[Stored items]
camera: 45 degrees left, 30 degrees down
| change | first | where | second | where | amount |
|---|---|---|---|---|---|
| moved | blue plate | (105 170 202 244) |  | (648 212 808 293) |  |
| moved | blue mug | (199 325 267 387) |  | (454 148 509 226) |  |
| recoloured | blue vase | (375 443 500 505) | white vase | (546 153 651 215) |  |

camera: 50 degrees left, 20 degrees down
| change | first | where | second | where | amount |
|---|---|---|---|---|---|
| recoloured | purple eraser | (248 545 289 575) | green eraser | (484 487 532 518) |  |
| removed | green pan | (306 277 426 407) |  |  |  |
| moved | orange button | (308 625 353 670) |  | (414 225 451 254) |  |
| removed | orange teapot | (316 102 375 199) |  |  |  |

---

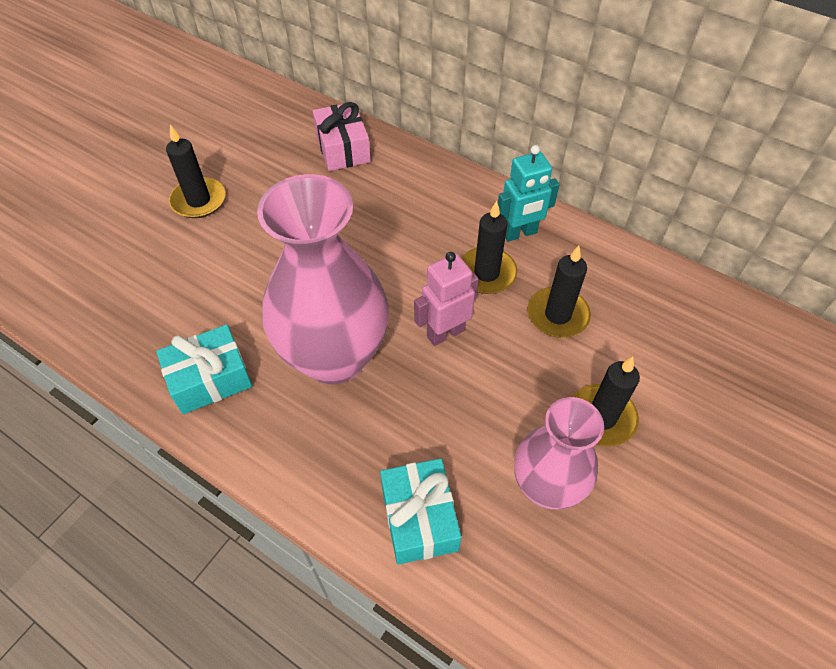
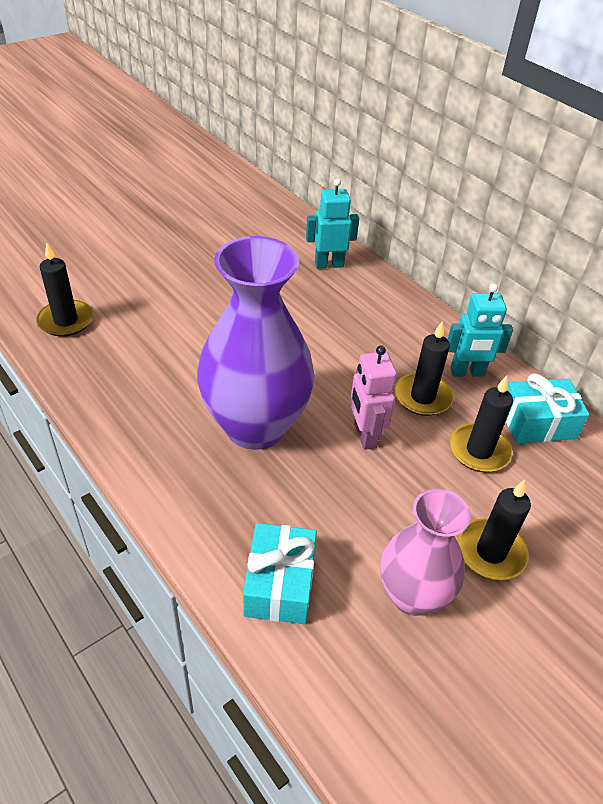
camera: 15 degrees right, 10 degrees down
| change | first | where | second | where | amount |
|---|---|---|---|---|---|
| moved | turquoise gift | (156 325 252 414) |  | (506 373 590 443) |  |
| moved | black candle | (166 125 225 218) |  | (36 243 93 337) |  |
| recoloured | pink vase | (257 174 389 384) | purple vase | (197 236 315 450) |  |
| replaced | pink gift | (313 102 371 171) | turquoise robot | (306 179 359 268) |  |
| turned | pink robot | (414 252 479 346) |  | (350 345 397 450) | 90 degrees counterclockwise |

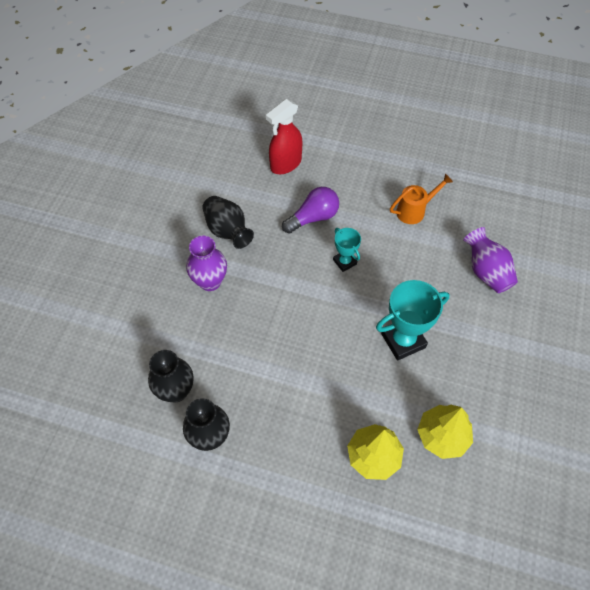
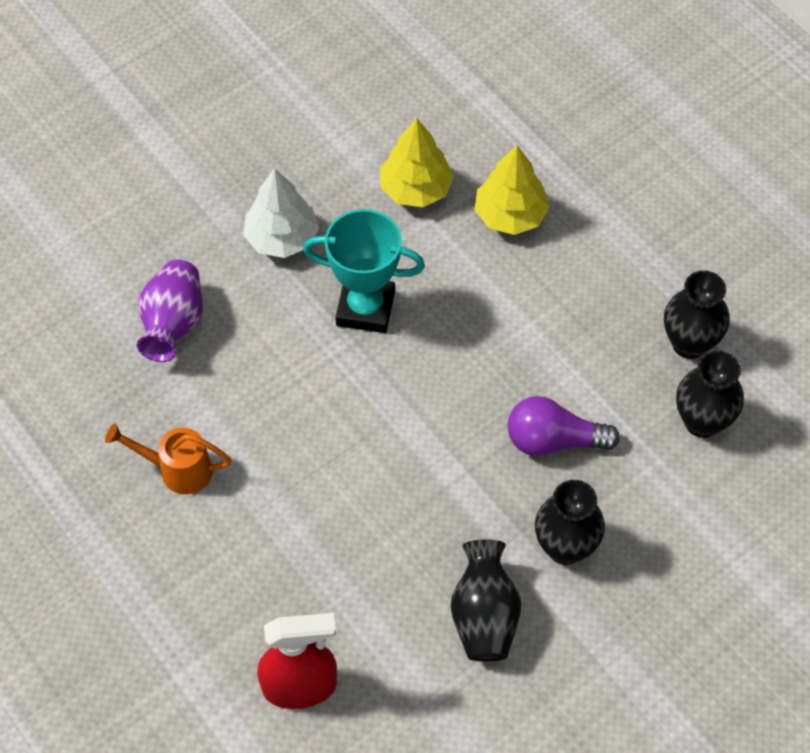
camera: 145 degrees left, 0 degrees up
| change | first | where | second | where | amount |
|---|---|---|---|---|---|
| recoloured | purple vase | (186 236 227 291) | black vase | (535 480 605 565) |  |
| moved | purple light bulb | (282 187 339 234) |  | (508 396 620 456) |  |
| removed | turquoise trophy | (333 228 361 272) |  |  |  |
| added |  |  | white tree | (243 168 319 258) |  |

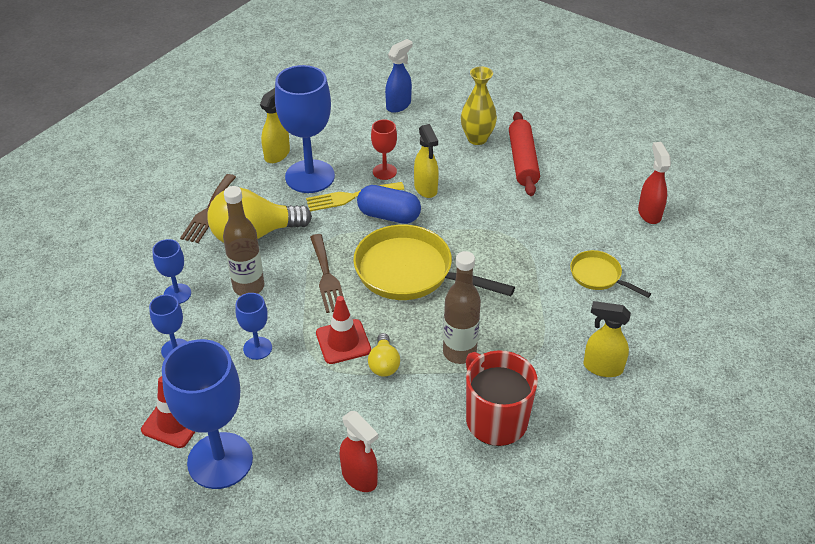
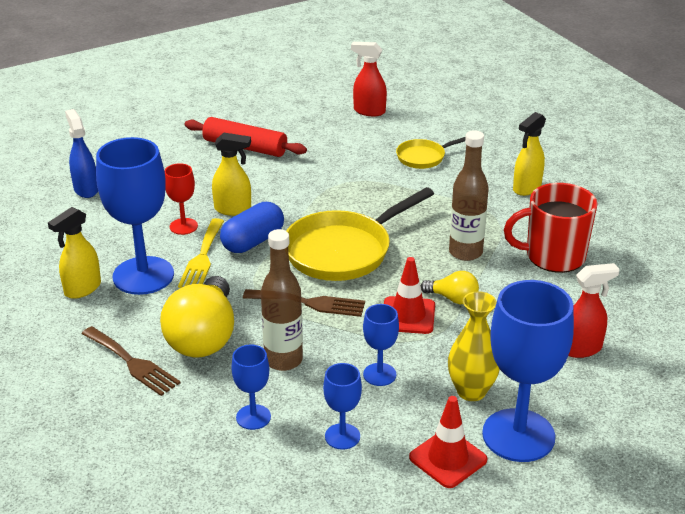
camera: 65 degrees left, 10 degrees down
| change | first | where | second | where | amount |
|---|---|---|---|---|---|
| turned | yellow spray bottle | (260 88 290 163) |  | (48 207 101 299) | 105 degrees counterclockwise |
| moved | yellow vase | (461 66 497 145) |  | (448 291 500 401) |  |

...

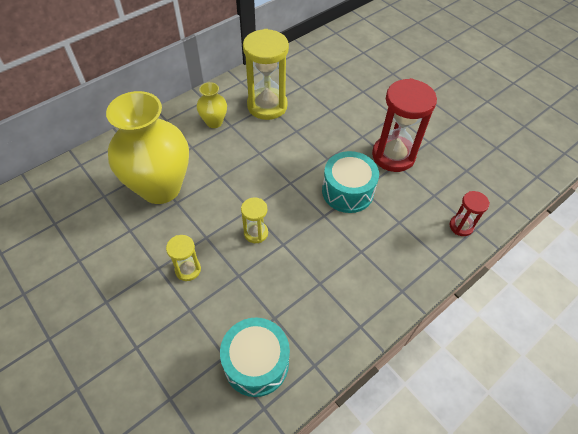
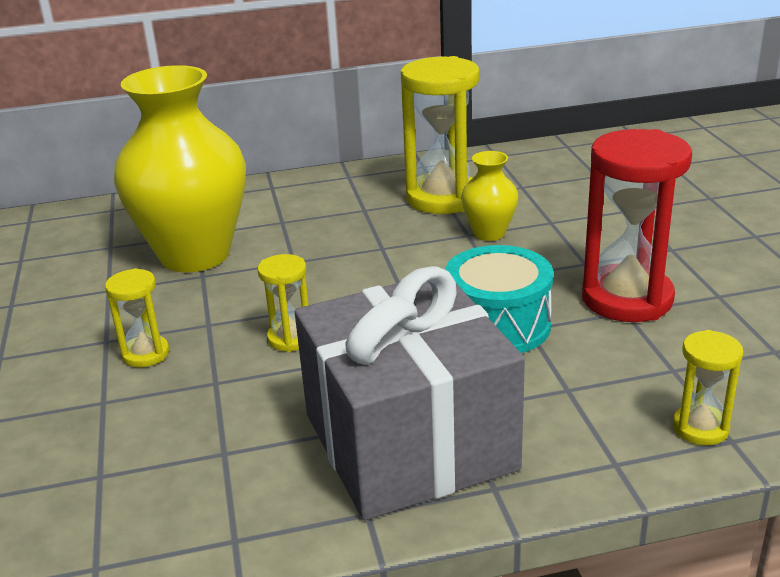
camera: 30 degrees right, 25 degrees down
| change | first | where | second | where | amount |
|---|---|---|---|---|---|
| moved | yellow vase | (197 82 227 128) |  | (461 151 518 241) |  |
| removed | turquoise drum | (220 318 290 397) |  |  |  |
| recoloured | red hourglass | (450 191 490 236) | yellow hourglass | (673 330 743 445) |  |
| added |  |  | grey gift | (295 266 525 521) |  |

# [Assignment]
An exact copy of the lines above, from the one containing "camera: 45 degrees left, 30 degrees down" down to the one containing "(199 325 267" and including both, is the whole answer; retype it and nothing else.

# [Written answer]
camera: 45 degrees left, 30 degrees down
| change | first | where | second | where | amount |
|---|---|---|---|---|---|
| moved | blue plate | (105 170 202 244) |  | (648 212 808 293) |  |
| moved | blue mug | (199 325 267 387) |  | (454 148 509 226) |  |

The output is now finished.